What the task asks
Print every entry exactly as it appears, but skip the pictures.

.....

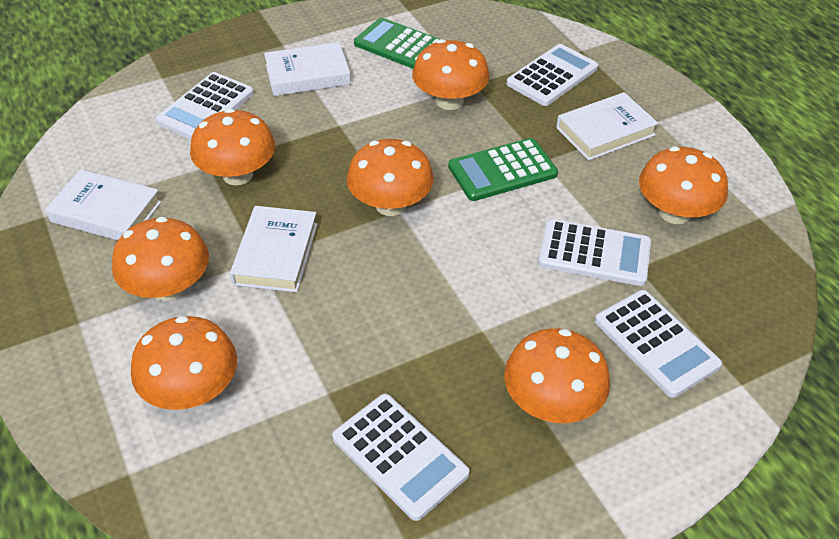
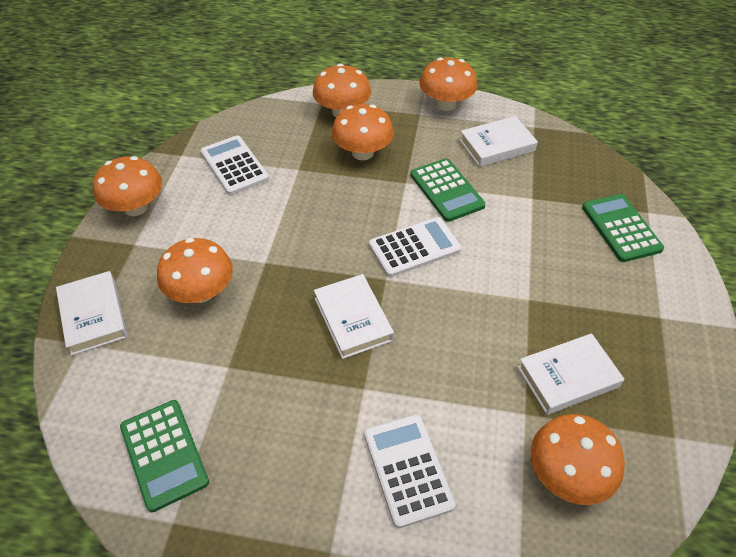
green calculator: 2 -> 3
orange mushroom: 7 -> 6
white calculator: 5 -> 3

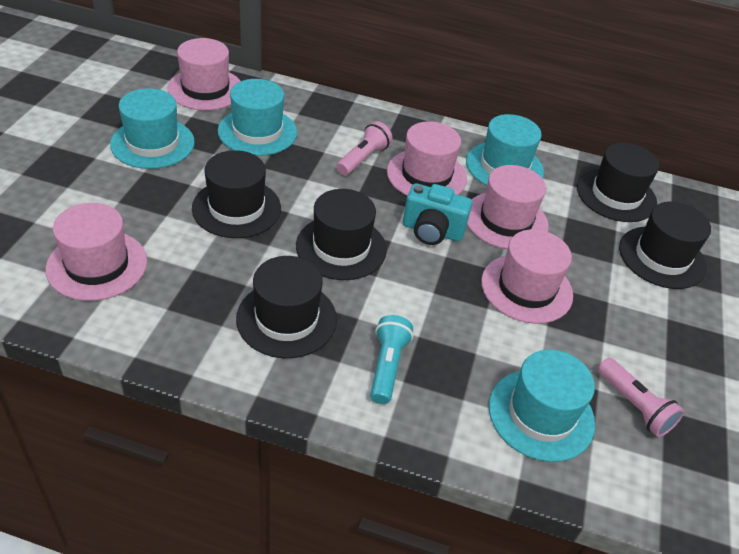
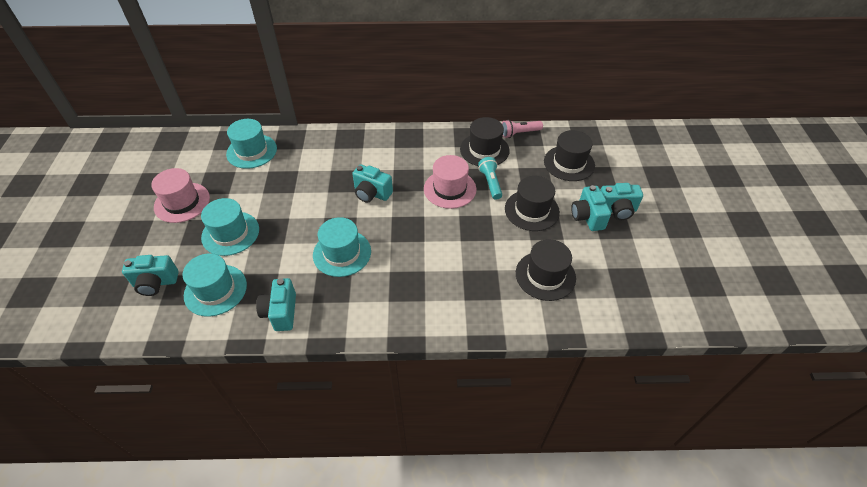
black hat: 5 -> 4
pink flashlight: 2 -> 1
pink hat: 5 -> 2
turquoise camera: 1 -> 5

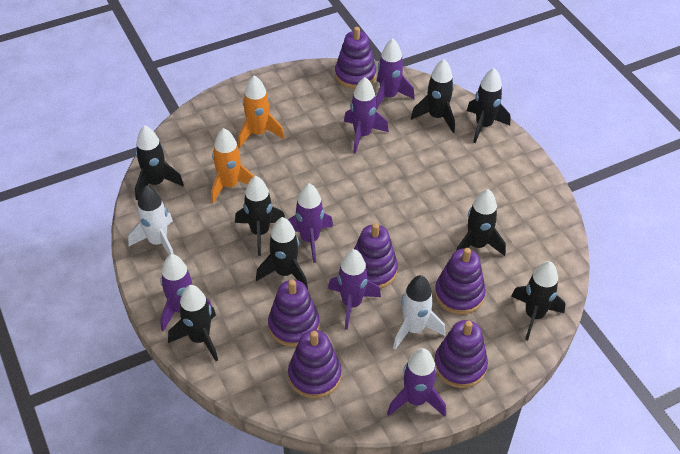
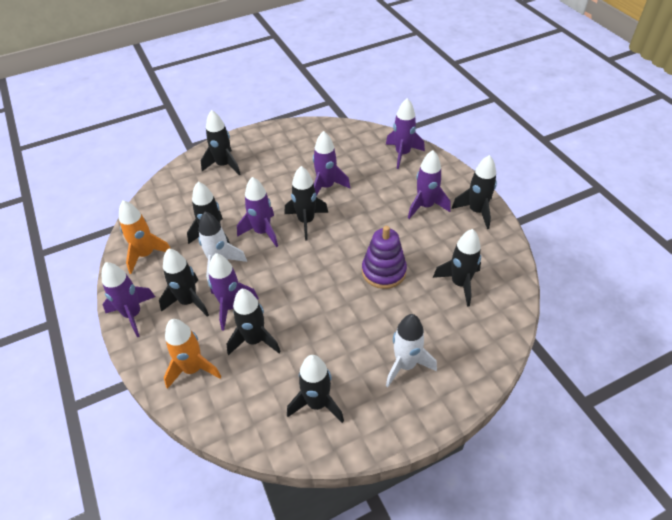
purple stacking toy: 6 -> 1

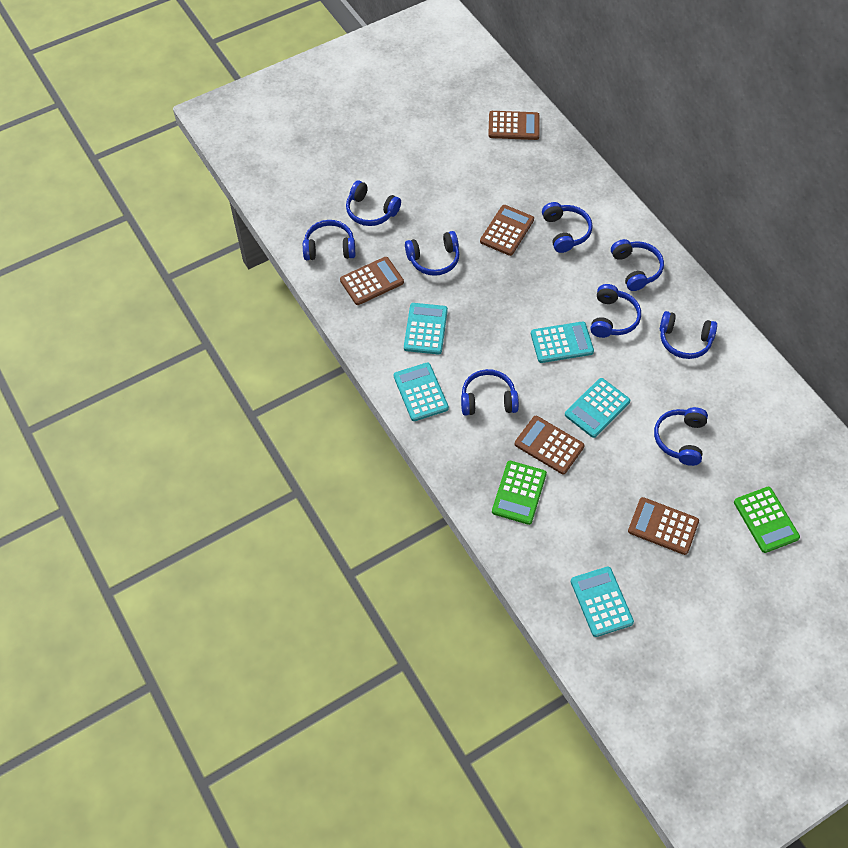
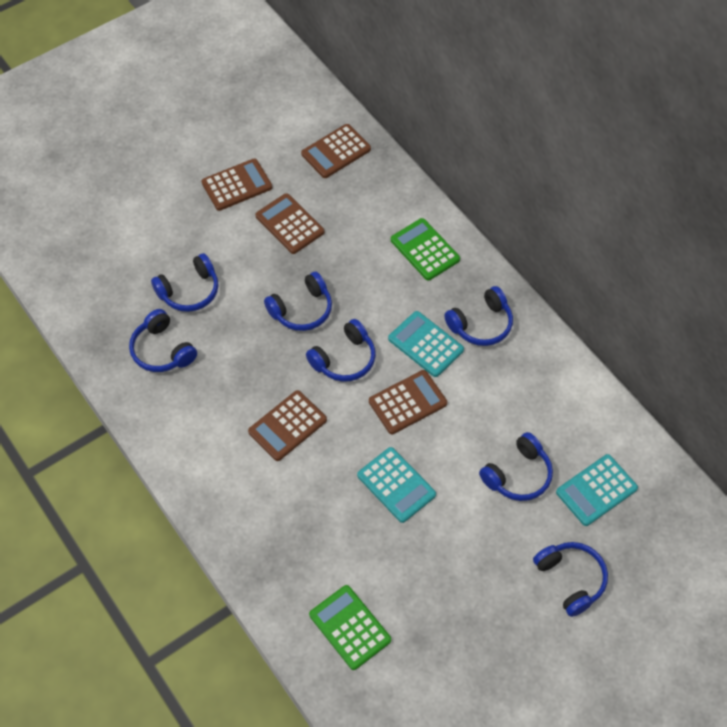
blue headphones: 9 -> 7
turquoise calculator: 5 -> 3

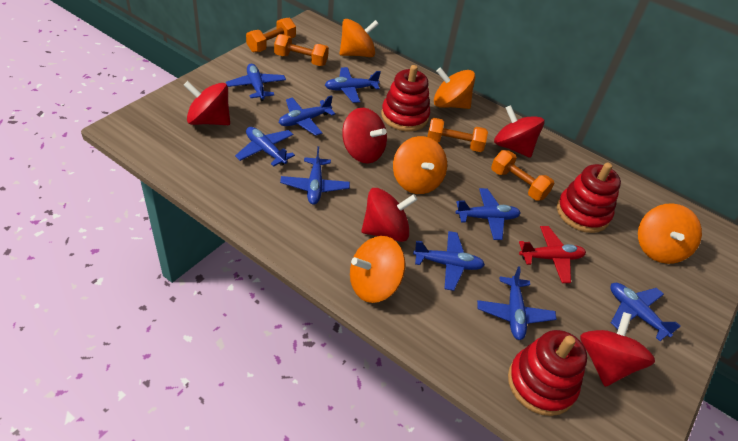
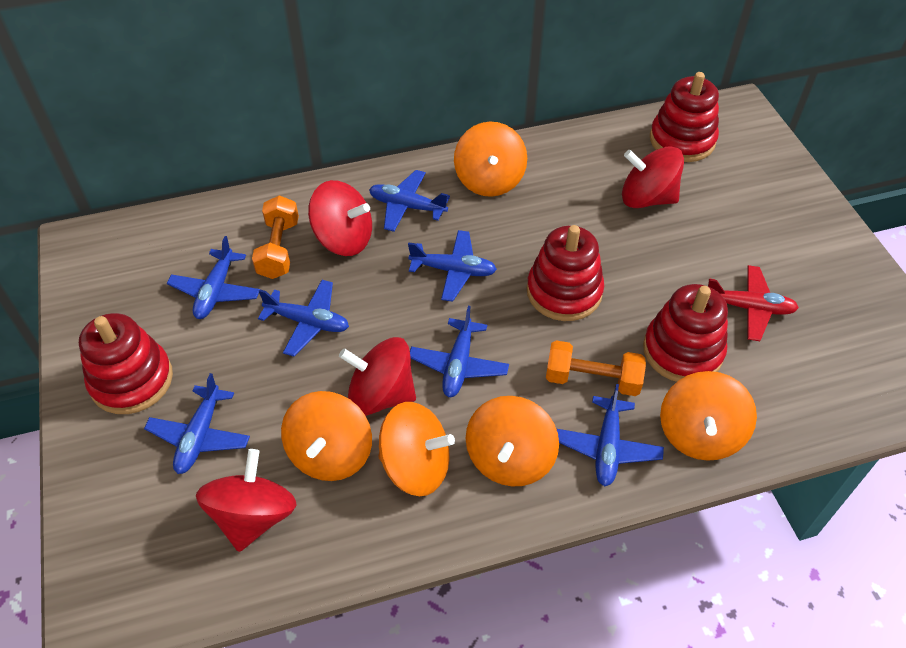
blue plane: 9 -> 7
orange dumbbell: 4 -> 2
red spinning top: 5 -> 4
red stacking toy: 3 -> 4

.....

Result
green calculator: 2 -> 3
orange mushroom: 7 -> 6
white calculator: 5 -> 3

black hat: 5 -> 4
pink flashlight: 2 -> 1
pink hat: 5 -> 2
turquoise camera: 1 -> 5

purple stacking toy: 6 -> 1

blue headphones: 9 -> 7
turquoise calculator: 5 -> 3

blue plane: 9 -> 7
orange dumbbell: 4 -> 2
red spinning top: 5 -> 4
red stacking toy: 3 -> 4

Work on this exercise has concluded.